* [Action item]:
Where the listing below has a line with "The bowling pin", write out exactly that line and every line after it, stopping after the line with "The smartphone in emerald".

* [Working data]:
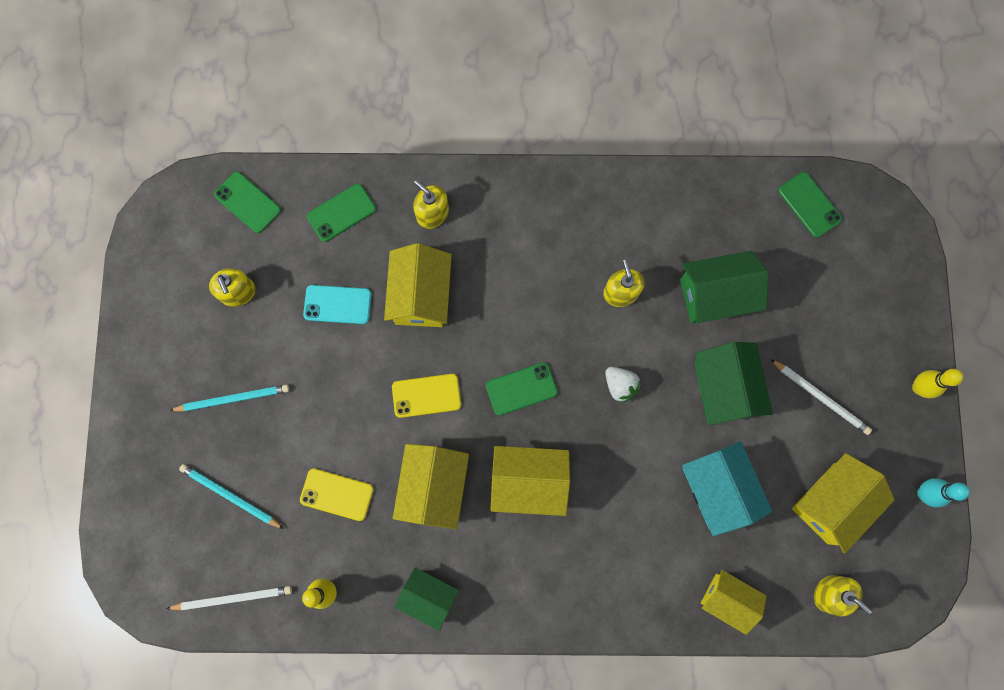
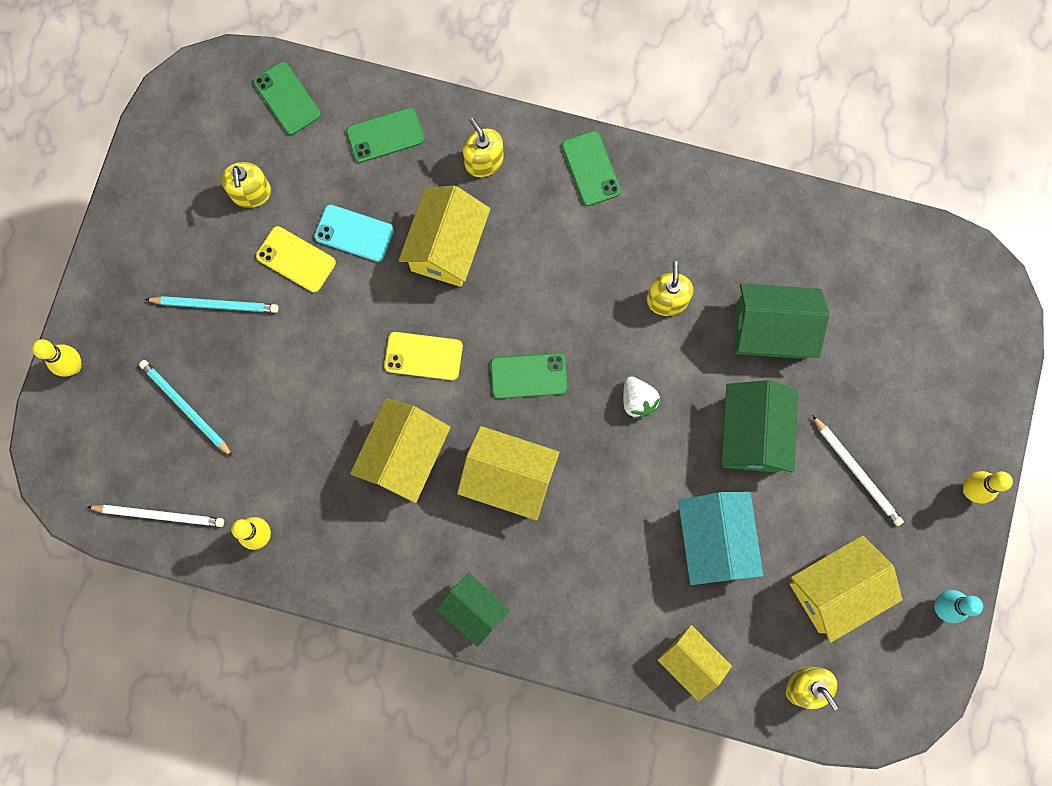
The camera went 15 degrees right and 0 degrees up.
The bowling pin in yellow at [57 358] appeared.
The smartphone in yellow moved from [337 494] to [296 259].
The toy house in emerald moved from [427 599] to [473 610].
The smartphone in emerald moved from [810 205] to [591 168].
* * *
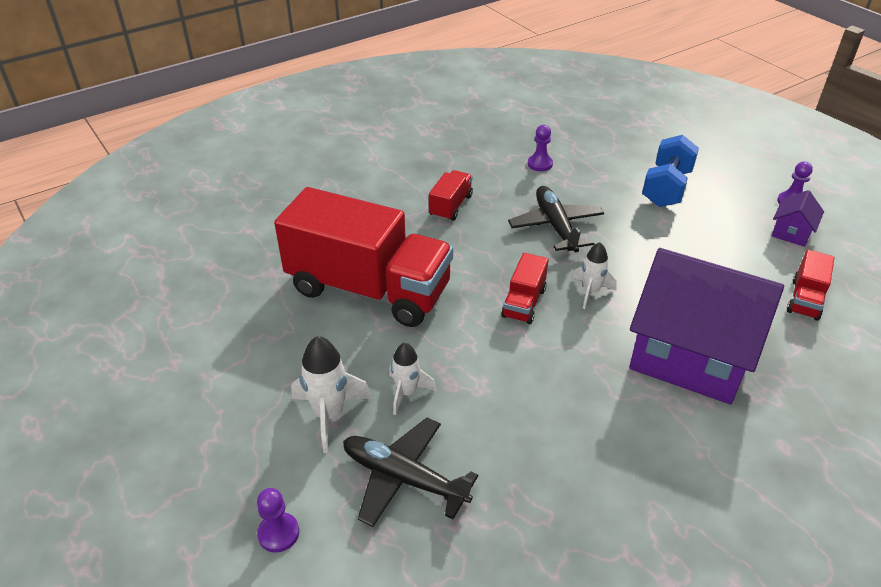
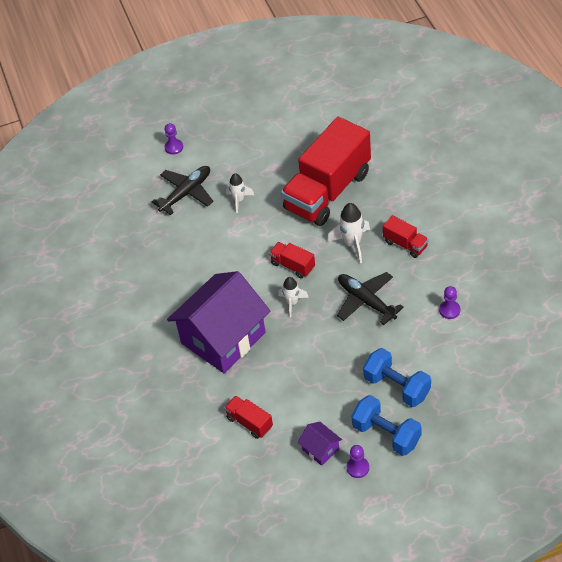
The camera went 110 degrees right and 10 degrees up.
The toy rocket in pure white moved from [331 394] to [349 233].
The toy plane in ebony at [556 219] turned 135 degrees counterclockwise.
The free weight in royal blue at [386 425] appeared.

* [Response to this exercise]:
The bowling pin in yellow at [57 358] appeared.
The smartphone in yellow moved from [337 494] to [296 259].
The toy house in emerald moved from [427 599] to [473 610].
The smartphone in emerald moved from [810 205] to [591 168].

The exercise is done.